Lay out every line of the listing below as a Markdown table with the columns No. and Line, numbering the rows and skipping blank lines. Leave the pictures out.

(Stored records)
---+---

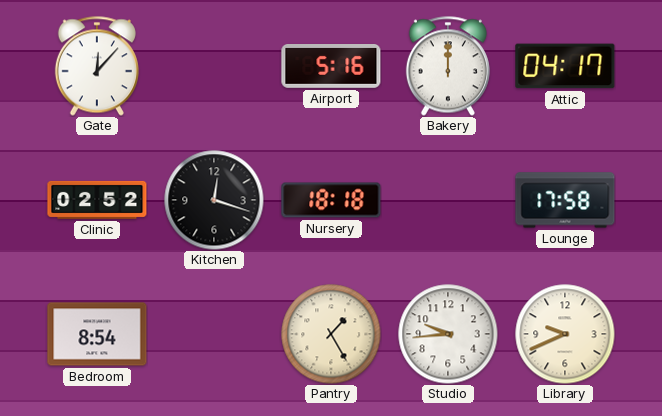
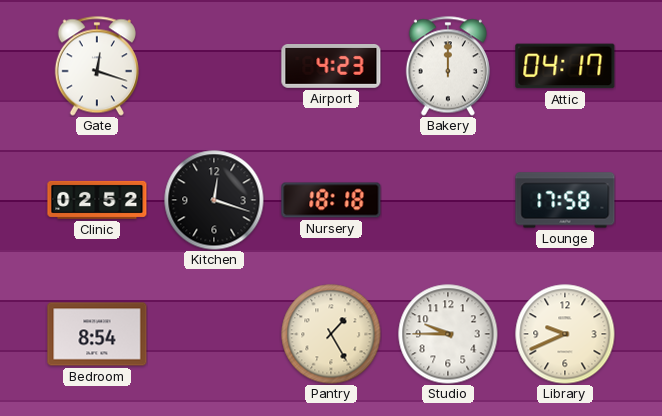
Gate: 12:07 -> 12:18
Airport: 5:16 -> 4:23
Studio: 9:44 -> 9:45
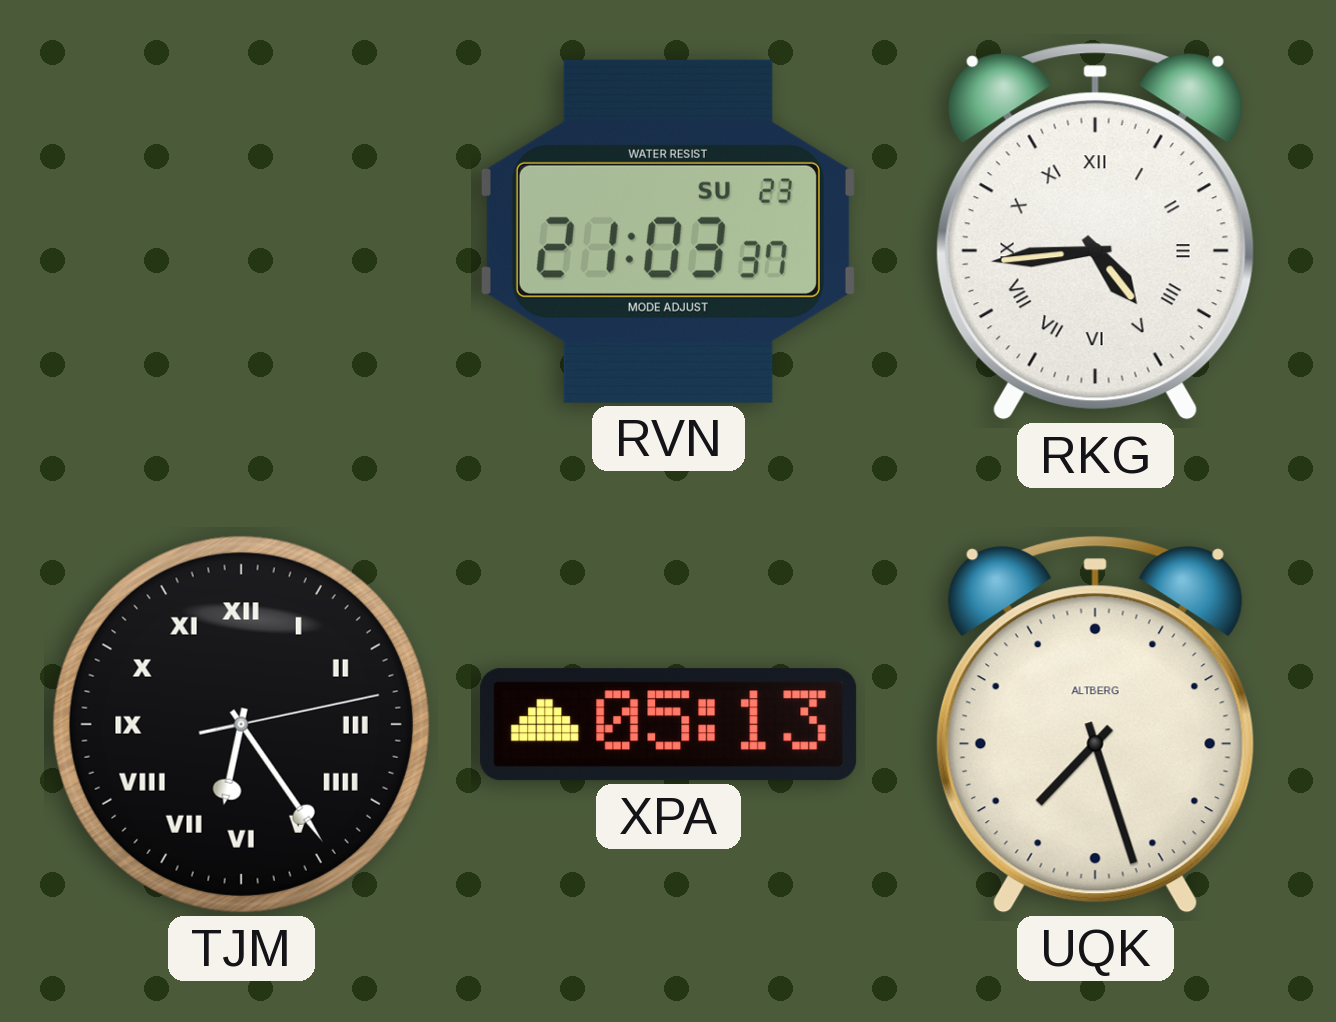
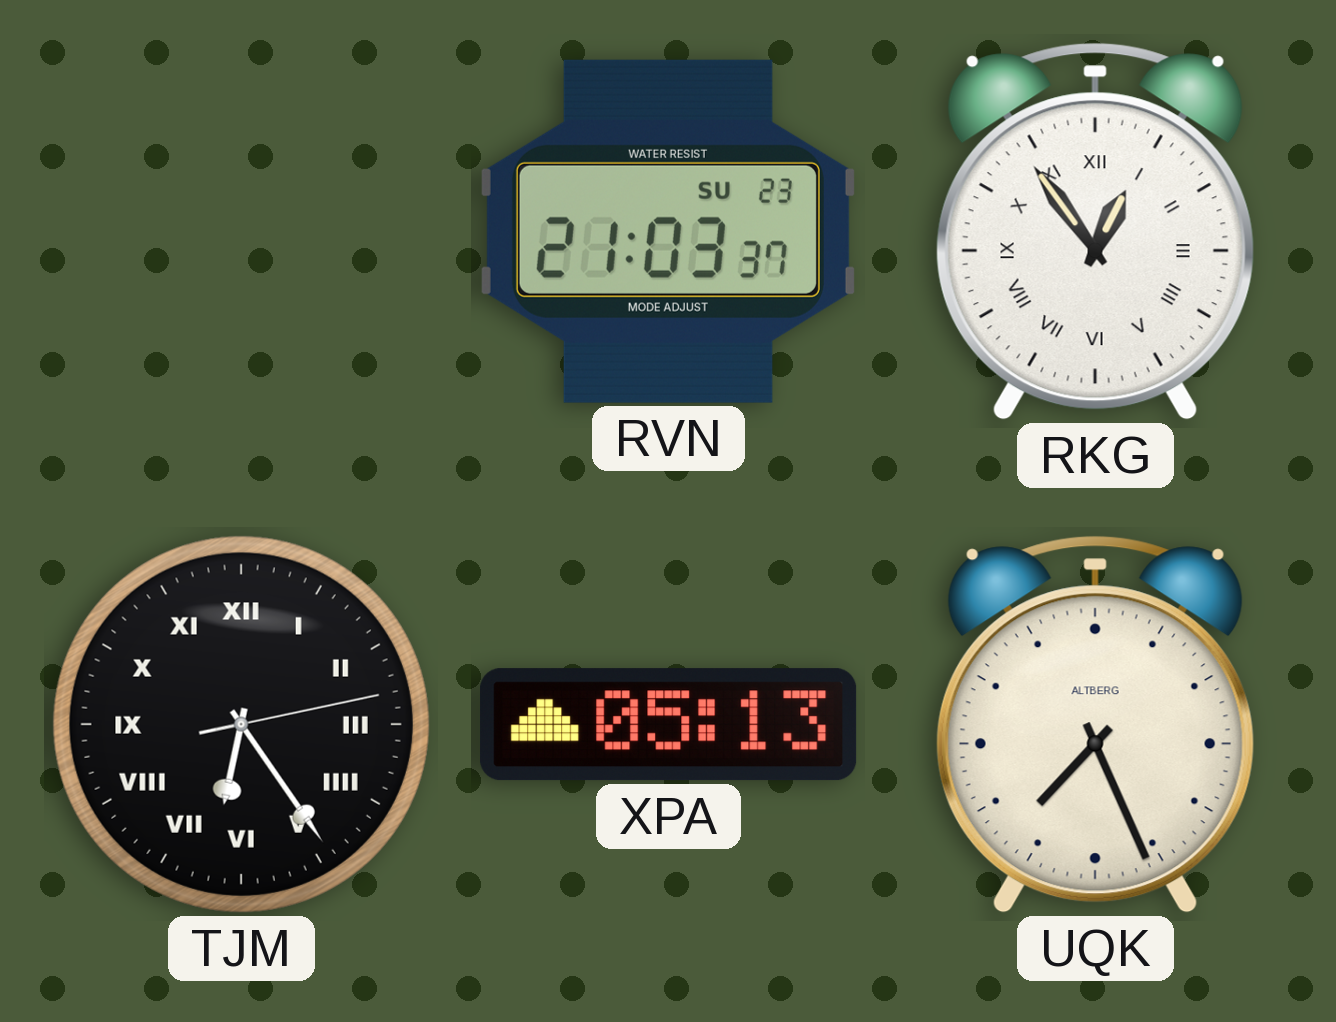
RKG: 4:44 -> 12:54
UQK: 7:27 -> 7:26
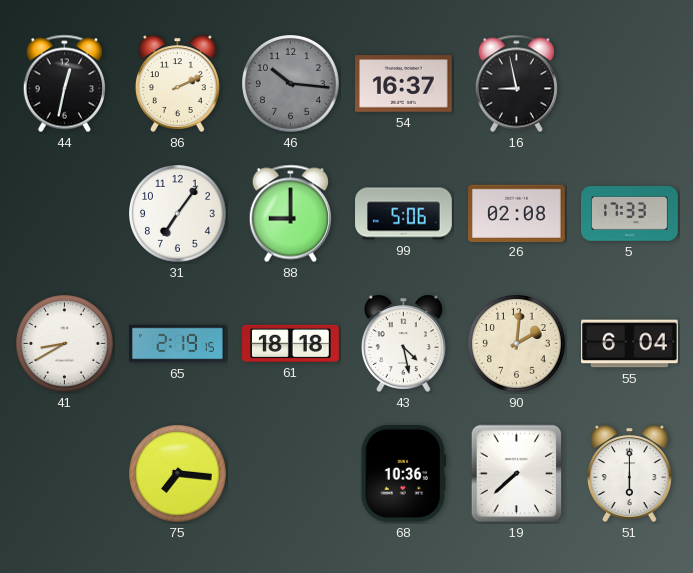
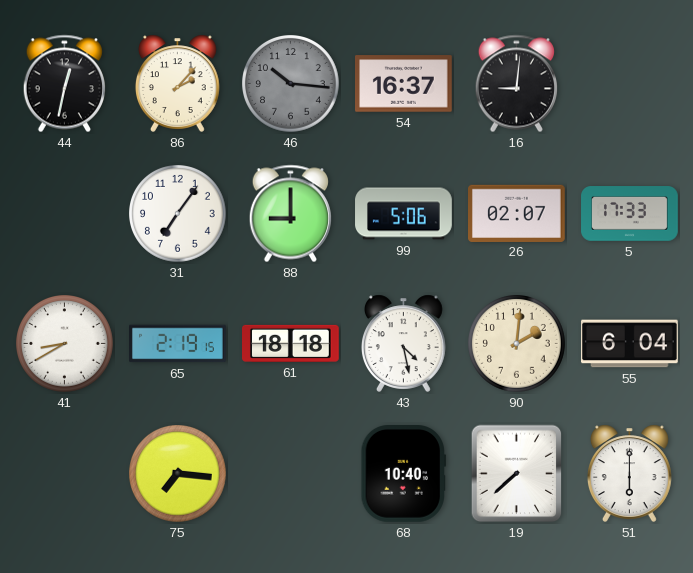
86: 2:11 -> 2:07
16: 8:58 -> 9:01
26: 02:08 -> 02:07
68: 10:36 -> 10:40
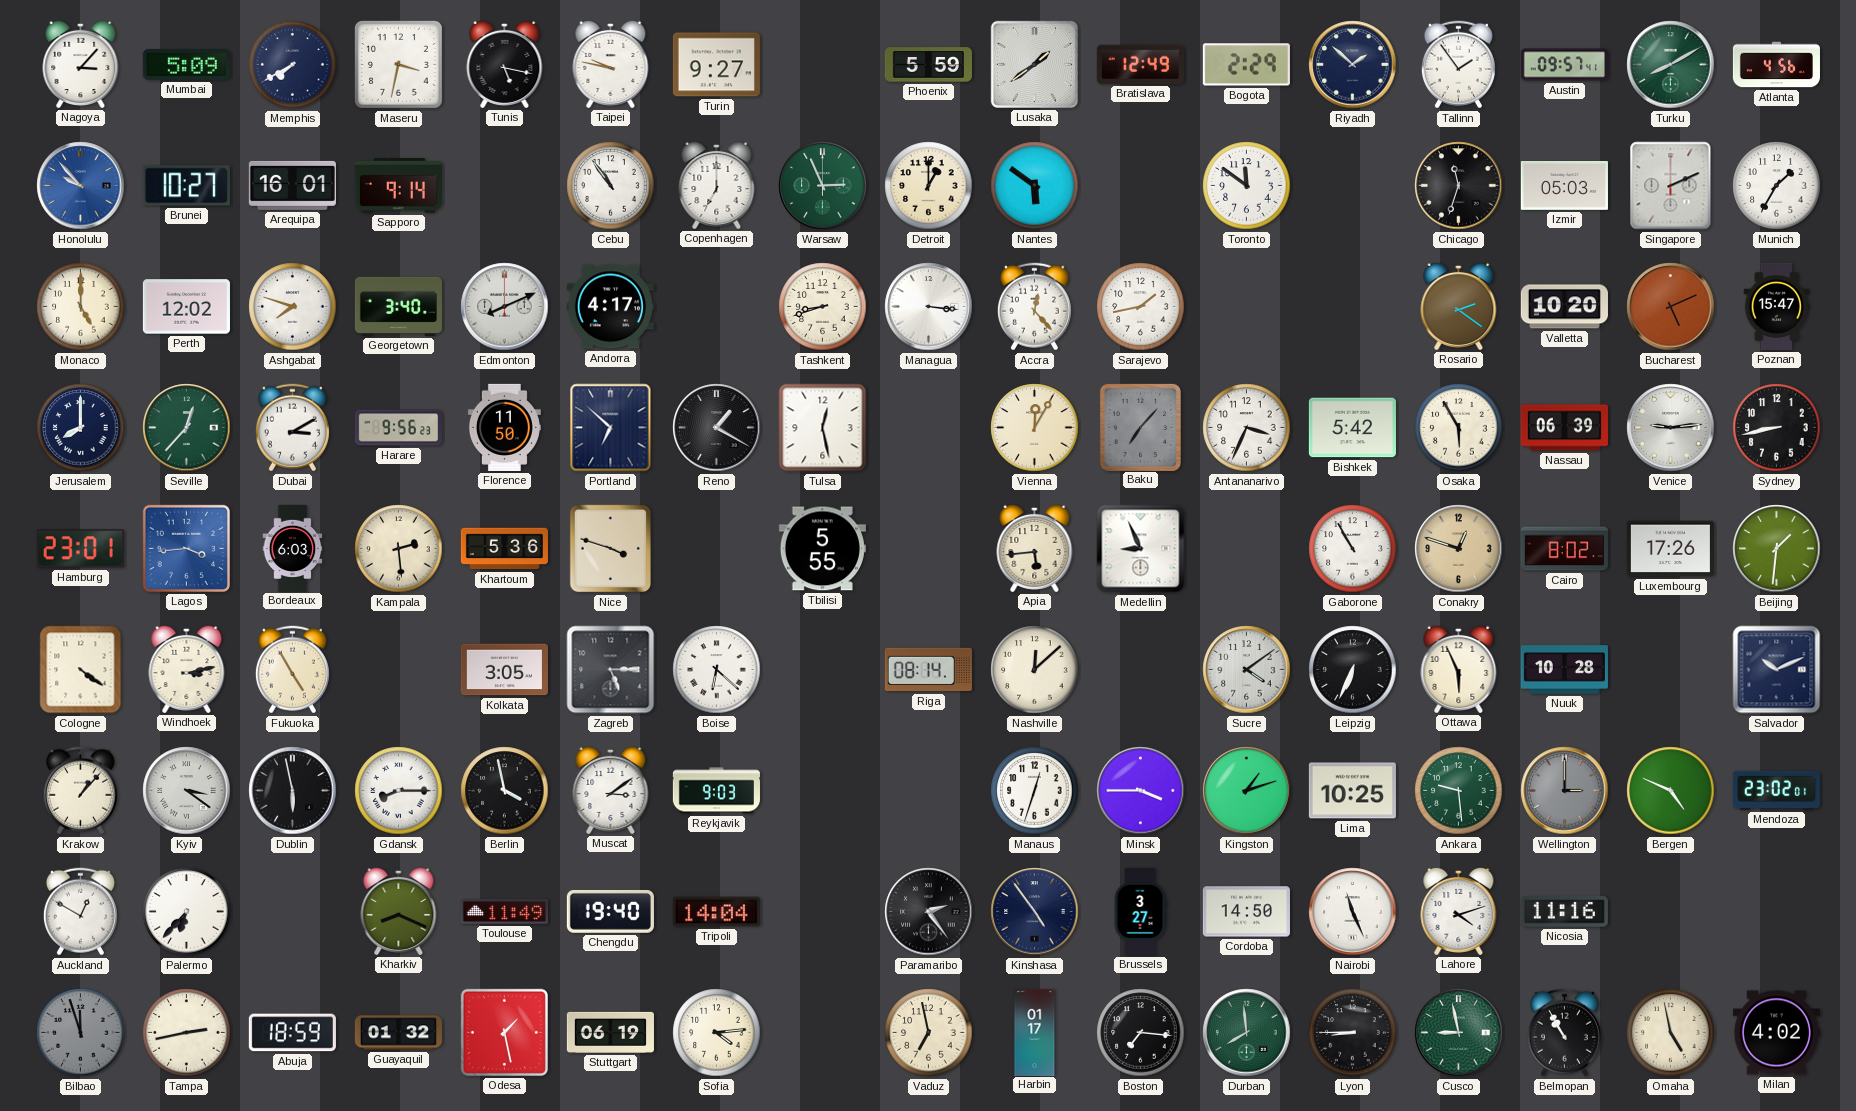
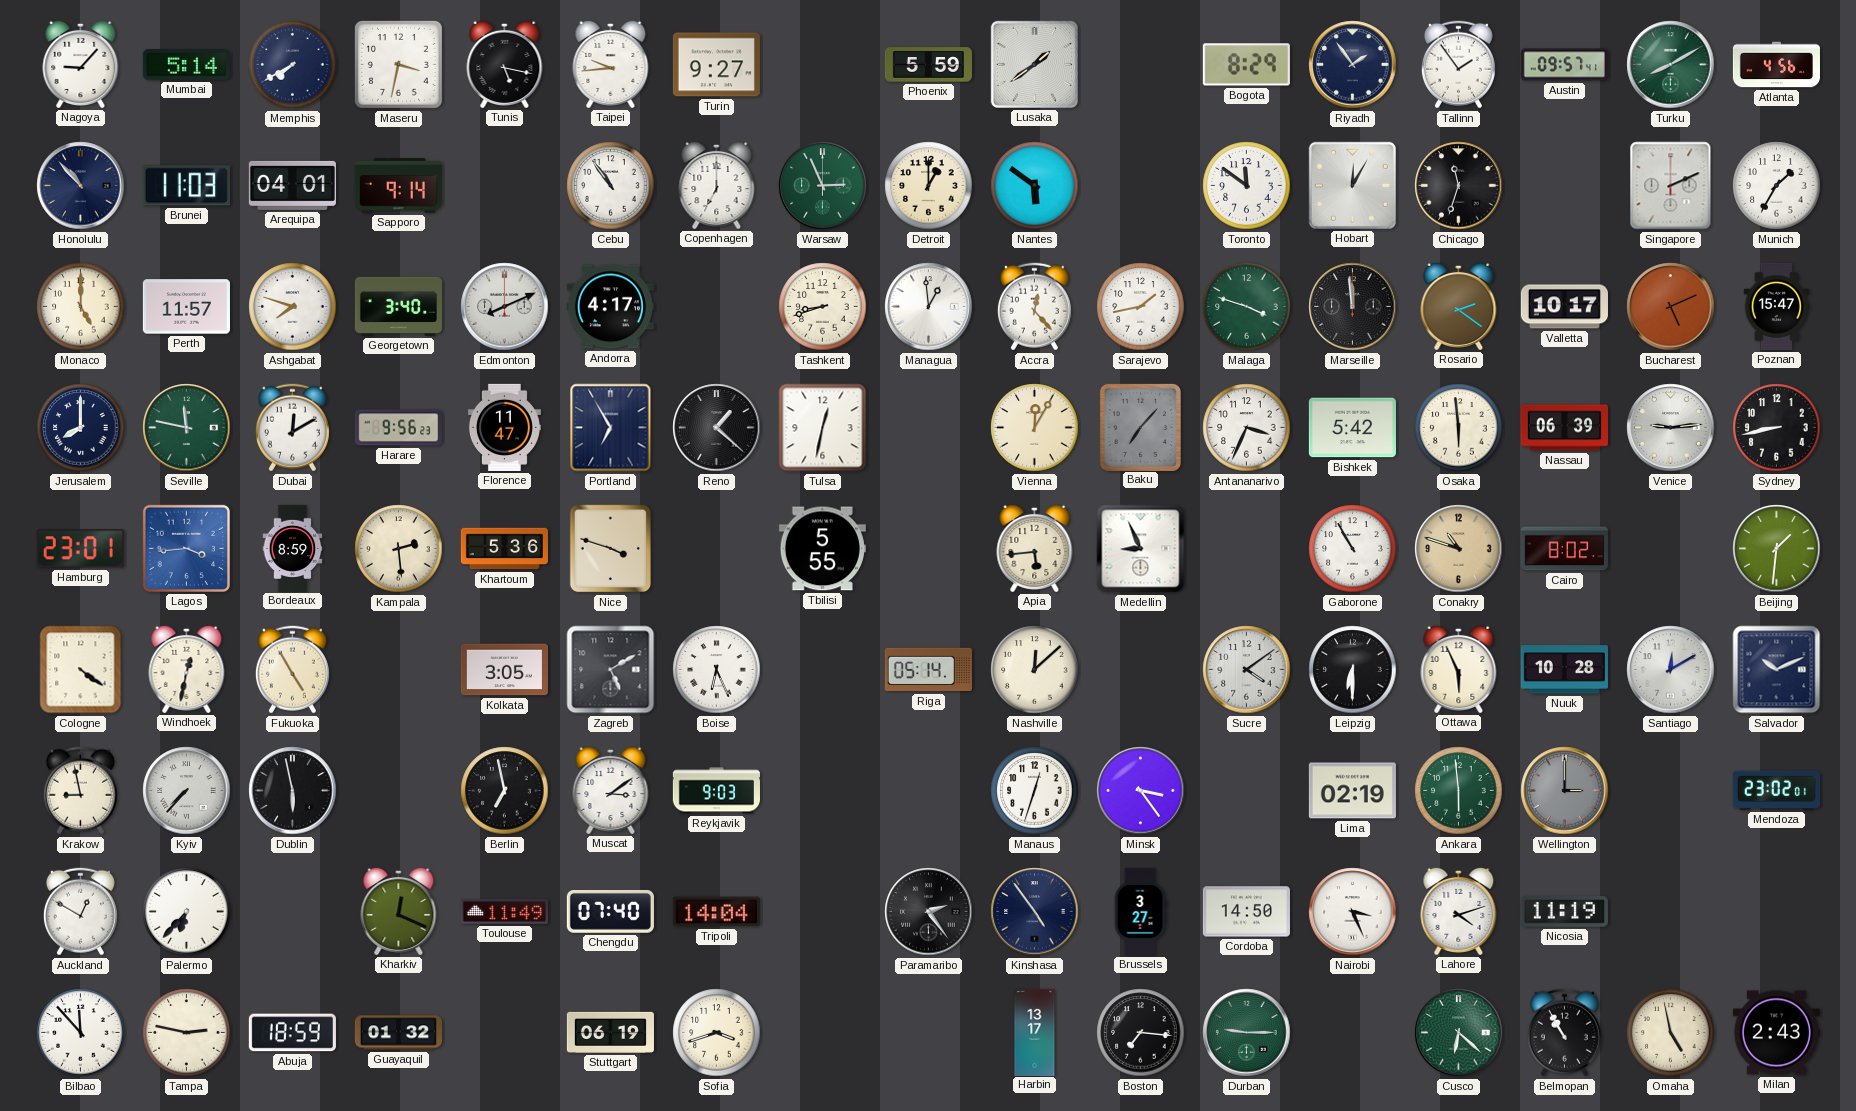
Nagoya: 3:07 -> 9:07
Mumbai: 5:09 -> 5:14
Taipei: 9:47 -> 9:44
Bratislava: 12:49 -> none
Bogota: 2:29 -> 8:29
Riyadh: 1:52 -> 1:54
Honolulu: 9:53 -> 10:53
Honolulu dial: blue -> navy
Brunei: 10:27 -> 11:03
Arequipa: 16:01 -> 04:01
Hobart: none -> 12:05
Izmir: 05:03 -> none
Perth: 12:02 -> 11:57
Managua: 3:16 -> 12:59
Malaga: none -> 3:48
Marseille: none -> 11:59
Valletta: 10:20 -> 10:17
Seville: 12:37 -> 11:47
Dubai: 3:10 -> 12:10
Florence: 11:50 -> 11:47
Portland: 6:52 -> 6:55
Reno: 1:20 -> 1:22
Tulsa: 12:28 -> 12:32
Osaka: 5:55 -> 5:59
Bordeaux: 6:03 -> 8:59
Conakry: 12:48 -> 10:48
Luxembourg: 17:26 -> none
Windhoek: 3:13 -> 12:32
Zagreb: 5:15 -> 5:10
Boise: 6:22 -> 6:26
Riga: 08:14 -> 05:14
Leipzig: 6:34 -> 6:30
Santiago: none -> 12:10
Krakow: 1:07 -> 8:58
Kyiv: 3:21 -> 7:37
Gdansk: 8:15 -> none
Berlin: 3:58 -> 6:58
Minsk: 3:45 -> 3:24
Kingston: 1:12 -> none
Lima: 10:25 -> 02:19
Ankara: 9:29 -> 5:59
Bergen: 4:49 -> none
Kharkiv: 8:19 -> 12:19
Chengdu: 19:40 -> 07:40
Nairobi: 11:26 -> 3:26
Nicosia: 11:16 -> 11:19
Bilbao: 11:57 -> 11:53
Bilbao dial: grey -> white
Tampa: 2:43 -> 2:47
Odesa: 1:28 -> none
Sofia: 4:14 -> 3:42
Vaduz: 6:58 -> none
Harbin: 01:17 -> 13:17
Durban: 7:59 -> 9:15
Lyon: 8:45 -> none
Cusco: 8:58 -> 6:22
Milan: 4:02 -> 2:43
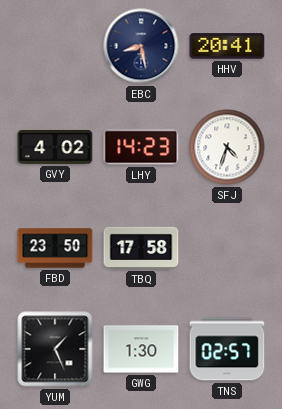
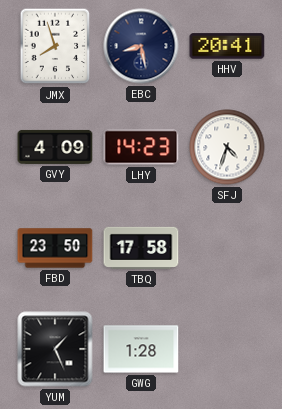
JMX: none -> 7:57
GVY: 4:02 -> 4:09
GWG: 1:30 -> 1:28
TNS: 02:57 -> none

---+---

## Full response
| No. | Line |
|---|---|
| 1 | Gate: 12:07 -> 12:18 |
| 2 | Airport: 5:16 -> 4:23 |
| 3 | Studio: 9:44 -> 9:45 |
| 4 | RKG: 4:44 -> 12:54 |
| 5 | UQK: 7:27 -> 7:26 |
| 6 | 86: 2:11 -> 2:07 |
| 7 | 16: 8:58 -> 9:01 |
| 8 | 26: 02:08 -> 02:07 |
| 9 | 68: 10:36 -> 10:40 |
| 10 | Nagoya: 3:07 -> 9:07 |
| 11 | Mumbai: 5:09 -> 5:14 |
| 12 | Taipei: 9:47 -> 9:44 |
| 13 | Bratislava: 12:49 -> none |
| 14 | Bogota: 2:29 -> 8:29 |
| 15 | Riyadh: 1:52 -> 1:54 |
| 16 | Honolulu: 9:53 -> 10:53 |
| 17 | Honolulu dial: blue -> navy |
| 18 | Brunei: 10:27 -> 11:03 |
| 19 | Arequipa: 16:01 -> 04:01 |
| 20 | Hobart: none -> 12:05 |
| 21 | Izmir: 05:03 -> none |
| 22 | Perth: 12:02 -> 11:57 |
| 23 | Managua: 3:16 -> 12:59 |
| 24 | Malaga: none -> 3:48 |
| 25 | Marseille: none -> 11:59 |
| 26 | Valletta: 10:20 -> 10:17 |
| 27 | Seville: 12:37 -> 11:47 |
| 28 | Dubai: 3:10 -> 12:10 |
| 29 | Florence: 11:50 -> 11:47 |
| 30 | Portland: 6:52 -> 6:55 |
| 31 | Reno: 1:20 -> 1:22 |
| 32 | Tulsa: 12:28 -> 12:32 |
| 33 | Osaka: 5:55 -> 5:59 |
| 34 | Bordeaux: 6:03 -> 8:59 |
| 35 | Conakry: 12:48 -> 10:48 |
| 36 | Luxembourg: 17:26 -> none |
| 37 | Windhoek: 3:13 -> 12:32 |
| 38 | Zagreb: 5:15 -> 5:10 |
| 39 | Boise: 6:22 -> 6:26 |
| 40 | Riga: 08:14 -> 05:14 |
| 41 | Leipzig: 6:34 -> 6:30 |
| 42 | Santiago: none -> 12:10 |
| 43 | Krakow: 1:07 -> 8:58 |
| 44 | Kyiv: 3:21 -> 7:37 |
| 45 | Gdansk: 8:15 -> none |
| 46 | Berlin: 3:58 -> 6:58 |
| 47 | Minsk: 3:45 -> 3:24 |
| 48 | Kingston: 1:12 -> none |
| 49 | Lima: 10:25 -> 02:19 |
| 50 | Ankara: 9:29 -> 5:59 |
| 51 | Bergen: 4:49 -> none |
| 52 | Kharkiv: 8:19 -> 12:19 |
| 53 | Chengdu: 19:40 -> 07:40 |
| 54 | Nairobi: 11:26 -> 3:26 |
| 55 | Nicosia: 11:16 -> 11:19 |
| 56 | Bilbao: 11:57 -> 11:53 |
| 57 | Bilbao dial: grey -> white |
| 58 | Tampa: 2:43 -> 2:47 |
| 59 | Odesa: 1:28 -> none |
| 60 | Sofia: 4:14 -> 3:42 |
| 61 | Vaduz: 6:58 -> none |
| 62 | Harbin: 01:17 -> 13:17 |
| 63 | Durban: 7:59 -> 9:15 |
| 64 | Lyon: 8:45 -> none |
| 65 | Cusco: 8:58 -> 6:22 |
| 66 | Milan: 4:02 -> 2:43 |
| 67 | JMX: none -> 7:57 |
| 68 | GVY: 4:02 -> 4:09 |
| 69 | GWG: 1:30 -> 1:28 |
| 70 | TNS: 02:57 -> none |